▸ **Exercise description**
Once you reach the line containing "(204, 110) = (433, 482): white", reproduce it and every later line exactly, through the end of the data.

---------- Data shown

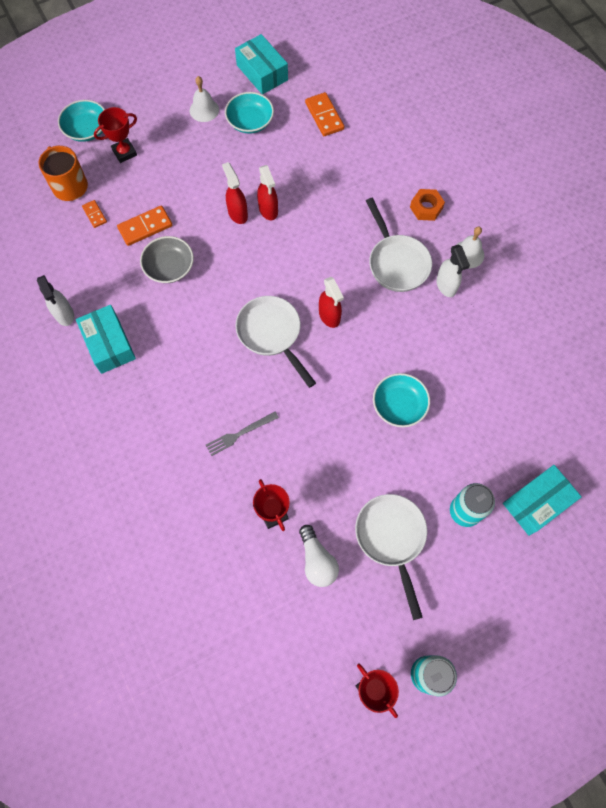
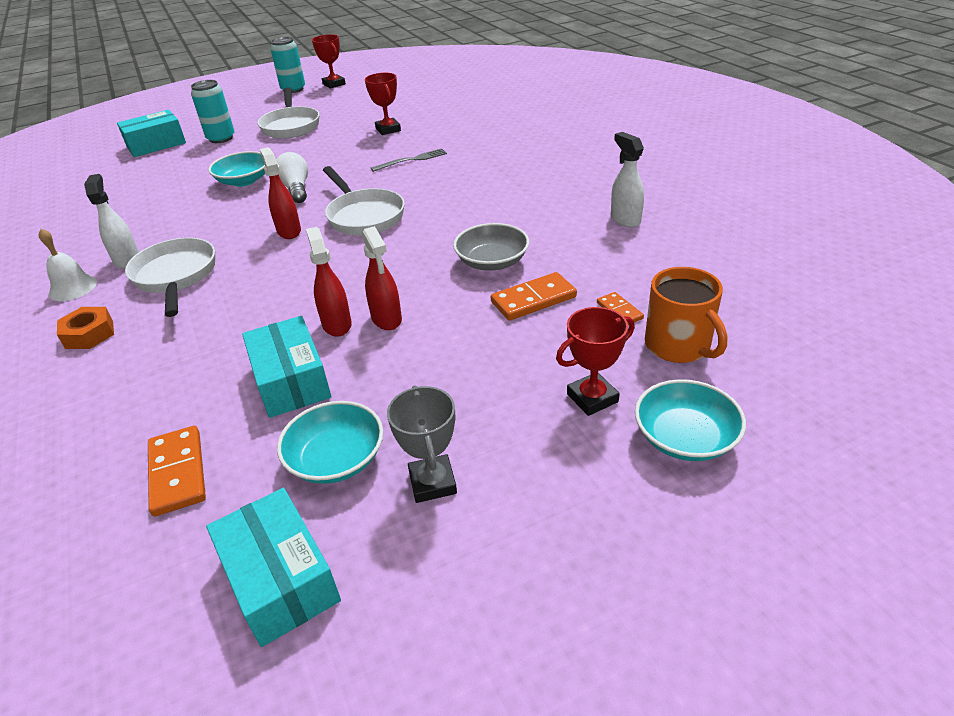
camera: 175 degrees left, 30 degrees down
(109, 344) = (560, 202): turquoise box -> turquoise box (291, 380)
(204, 110) = (433, 482): white bell -> grey trophy
(317, 560) = (356, 116): white light bulb -> white light bulb (296, 189)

--------------------

▸ **Exercise response**
(204, 110) = (433, 482): white bell -> grey trophy
(317, 560) = (356, 116): white light bulb -> white light bulb (296, 189)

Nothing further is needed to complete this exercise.